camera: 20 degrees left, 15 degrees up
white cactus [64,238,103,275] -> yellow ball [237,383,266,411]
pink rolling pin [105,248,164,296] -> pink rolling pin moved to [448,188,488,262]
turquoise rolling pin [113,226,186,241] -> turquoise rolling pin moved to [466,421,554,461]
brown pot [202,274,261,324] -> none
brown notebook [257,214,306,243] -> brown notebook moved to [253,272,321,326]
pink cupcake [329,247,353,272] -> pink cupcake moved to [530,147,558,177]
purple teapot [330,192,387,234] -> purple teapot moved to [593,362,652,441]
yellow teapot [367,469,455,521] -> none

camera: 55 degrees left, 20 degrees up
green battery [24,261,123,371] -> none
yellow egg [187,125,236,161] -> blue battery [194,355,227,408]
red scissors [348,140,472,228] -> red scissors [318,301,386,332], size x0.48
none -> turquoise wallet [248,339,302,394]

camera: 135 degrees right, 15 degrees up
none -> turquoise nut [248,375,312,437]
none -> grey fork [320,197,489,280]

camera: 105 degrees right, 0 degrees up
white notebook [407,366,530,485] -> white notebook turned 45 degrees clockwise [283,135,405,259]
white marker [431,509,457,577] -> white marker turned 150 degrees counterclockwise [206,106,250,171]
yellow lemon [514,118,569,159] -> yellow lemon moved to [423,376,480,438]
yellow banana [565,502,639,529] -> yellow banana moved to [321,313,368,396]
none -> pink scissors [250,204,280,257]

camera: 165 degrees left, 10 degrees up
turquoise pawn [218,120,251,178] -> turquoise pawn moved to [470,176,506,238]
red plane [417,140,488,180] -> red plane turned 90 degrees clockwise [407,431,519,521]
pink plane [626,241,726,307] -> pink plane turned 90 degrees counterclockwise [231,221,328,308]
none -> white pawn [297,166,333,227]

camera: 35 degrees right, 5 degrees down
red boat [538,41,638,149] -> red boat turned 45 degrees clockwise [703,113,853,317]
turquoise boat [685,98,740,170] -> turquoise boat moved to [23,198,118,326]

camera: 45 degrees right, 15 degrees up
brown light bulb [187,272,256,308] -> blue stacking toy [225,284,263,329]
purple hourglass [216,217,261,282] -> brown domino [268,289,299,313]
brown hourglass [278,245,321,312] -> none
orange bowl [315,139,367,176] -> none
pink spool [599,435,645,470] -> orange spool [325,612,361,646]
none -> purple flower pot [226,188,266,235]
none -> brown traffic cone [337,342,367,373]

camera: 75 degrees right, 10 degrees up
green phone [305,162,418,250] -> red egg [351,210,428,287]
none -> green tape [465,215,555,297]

--------------------

In the entries above, one line contains "pink rolling pin [105,248,164,296]" and another contains "red plane [417,140,488,180]". Reproduce exactly those two lines and the lines between them, nothing else.

pink rolling pin [105,248,164,296] -> pink rolling pin moved to [448,188,488,262]
turquoise rolling pin [113,226,186,241] -> turquoise rolling pin moved to [466,421,554,461]
brown pot [202,274,261,324] -> none
brown notebook [257,214,306,243] -> brown notebook moved to [253,272,321,326]
pink cupcake [329,247,353,272] -> pink cupcake moved to [530,147,558,177]
purple teapot [330,192,387,234] -> purple teapot moved to [593,362,652,441]
yellow teapot [367,469,455,521] -> none

camera: 55 degrees left, 20 degrees up
green battery [24,261,123,371] -> none
yellow egg [187,125,236,161] -> blue battery [194,355,227,408]
red scissors [348,140,472,228] -> red scissors [318,301,386,332], size x0.48
none -> turquoise wallet [248,339,302,394]

camera: 135 degrees right, 15 degrees up
none -> turquoise nut [248,375,312,437]
none -> grey fork [320,197,489,280]

camera: 105 degrees right, 0 degrees up
white notebook [407,366,530,485] -> white notebook turned 45 degrees clockwise [283,135,405,259]
white marker [431,509,457,577] -> white marker turned 150 degrees counterclockwise [206,106,250,171]
yellow lemon [514,118,569,159] -> yellow lemon moved to [423,376,480,438]
yellow banana [565,502,639,529] -> yellow banana moved to [321,313,368,396]
none -> pink scissors [250,204,280,257]

camera: 165 degrees left, 10 degrees up
turquoise pawn [218,120,251,178] -> turquoise pawn moved to [470,176,506,238]
red plane [417,140,488,180] -> red plane turned 90 degrees clockwise [407,431,519,521]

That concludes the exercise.